• What you need to do
Print the part of the rows that opens with the line containing "pink cross: moved 4" and closes at the end of the rows, copying each line as it stands. Leave the pictures out of your answer.

• Input
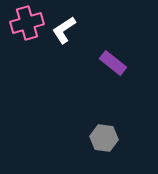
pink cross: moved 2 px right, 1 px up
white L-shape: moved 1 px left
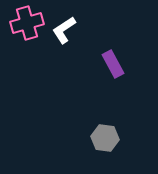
purple rectangle: moved 1 px down; rotated 24 degrees clockwise
gray hexagon: moved 1 px right
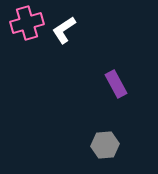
purple rectangle: moved 3 px right, 20 px down
gray hexagon: moved 7 px down; rotated 12 degrees counterclockwise
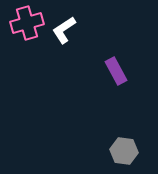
purple rectangle: moved 13 px up
gray hexagon: moved 19 px right, 6 px down; rotated 12 degrees clockwise
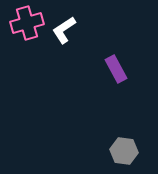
purple rectangle: moved 2 px up
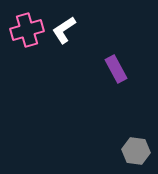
pink cross: moved 7 px down
gray hexagon: moved 12 px right
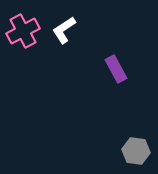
pink cross: moved 4 px left, 1 px down; rotated 12 degrees counterclockwise
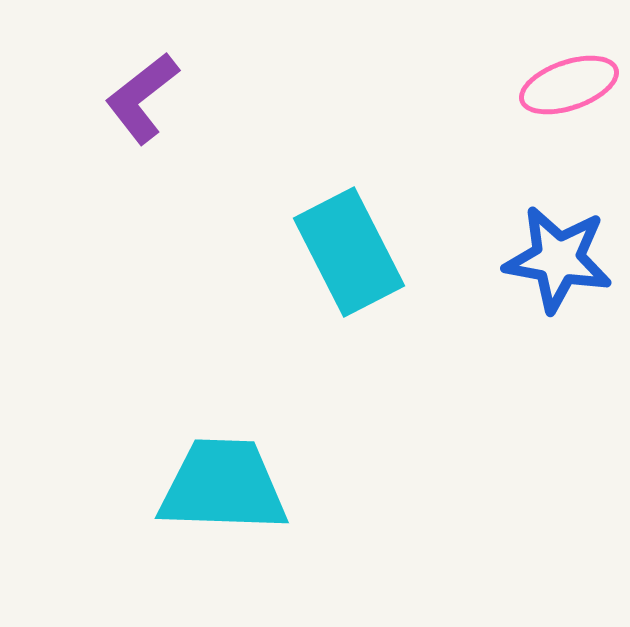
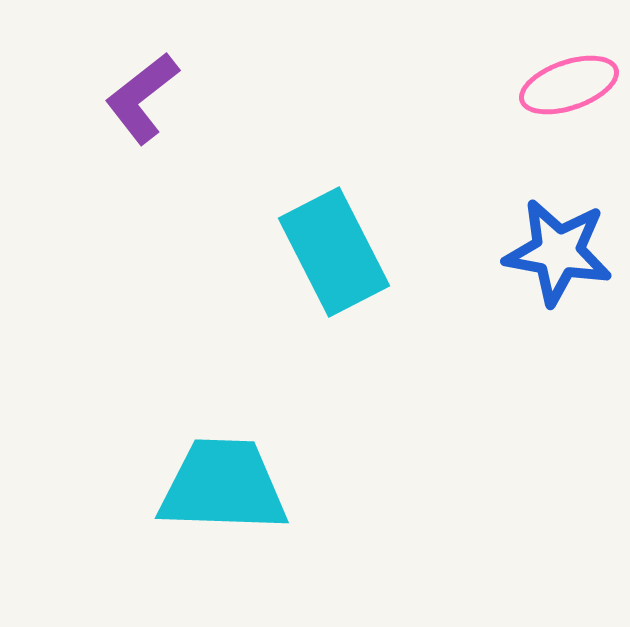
cyan rectangle: moved 15 px left
blue star: moved 7 px up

• Answer to the exercise
pink cross: moved 4 px left, 1 px down; rotated 12 degrees counterclockwise
cyan rectangle: moved 15 px left
blue star: moved 7 px up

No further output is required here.